***** Entradas del ejercicio

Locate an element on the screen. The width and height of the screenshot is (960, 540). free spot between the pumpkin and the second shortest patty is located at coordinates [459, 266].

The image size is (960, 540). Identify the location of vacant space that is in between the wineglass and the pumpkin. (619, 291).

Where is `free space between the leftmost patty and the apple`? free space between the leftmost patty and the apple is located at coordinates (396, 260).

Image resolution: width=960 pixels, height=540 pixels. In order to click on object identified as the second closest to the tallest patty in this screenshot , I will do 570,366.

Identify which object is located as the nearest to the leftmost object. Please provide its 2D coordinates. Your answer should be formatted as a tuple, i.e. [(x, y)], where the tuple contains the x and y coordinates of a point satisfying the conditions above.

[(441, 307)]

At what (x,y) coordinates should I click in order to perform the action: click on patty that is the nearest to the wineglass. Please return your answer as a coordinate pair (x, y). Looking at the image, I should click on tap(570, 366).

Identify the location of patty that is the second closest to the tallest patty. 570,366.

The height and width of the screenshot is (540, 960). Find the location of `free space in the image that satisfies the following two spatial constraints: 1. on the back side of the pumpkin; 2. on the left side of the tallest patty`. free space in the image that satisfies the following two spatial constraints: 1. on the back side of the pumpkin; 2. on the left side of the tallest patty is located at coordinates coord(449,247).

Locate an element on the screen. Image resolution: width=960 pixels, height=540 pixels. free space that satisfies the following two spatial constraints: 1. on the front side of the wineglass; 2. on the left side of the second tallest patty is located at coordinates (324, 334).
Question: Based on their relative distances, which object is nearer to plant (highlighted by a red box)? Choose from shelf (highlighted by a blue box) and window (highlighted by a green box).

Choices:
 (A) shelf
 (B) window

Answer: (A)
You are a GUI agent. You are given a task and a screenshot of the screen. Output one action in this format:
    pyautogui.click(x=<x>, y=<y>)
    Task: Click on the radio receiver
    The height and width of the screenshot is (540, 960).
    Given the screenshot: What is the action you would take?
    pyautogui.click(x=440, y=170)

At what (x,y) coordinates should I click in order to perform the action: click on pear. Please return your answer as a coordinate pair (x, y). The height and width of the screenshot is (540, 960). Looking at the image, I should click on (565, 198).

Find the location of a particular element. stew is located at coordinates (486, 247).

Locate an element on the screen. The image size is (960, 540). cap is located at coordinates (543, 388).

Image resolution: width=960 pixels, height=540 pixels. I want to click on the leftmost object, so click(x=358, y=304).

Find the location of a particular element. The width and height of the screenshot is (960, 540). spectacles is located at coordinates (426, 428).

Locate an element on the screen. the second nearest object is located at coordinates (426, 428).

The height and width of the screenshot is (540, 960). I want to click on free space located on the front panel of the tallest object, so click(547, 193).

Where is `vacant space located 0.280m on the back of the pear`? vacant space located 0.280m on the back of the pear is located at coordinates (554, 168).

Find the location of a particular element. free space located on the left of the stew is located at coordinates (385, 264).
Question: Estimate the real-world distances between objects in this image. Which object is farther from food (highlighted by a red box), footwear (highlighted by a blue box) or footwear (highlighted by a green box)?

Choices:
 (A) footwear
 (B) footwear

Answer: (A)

**********

— Objetivo —
¿Cuántas líneas de las entradas de arriba contienen la palabra "blue"? Responde solo con el número.

— Respuesta —
2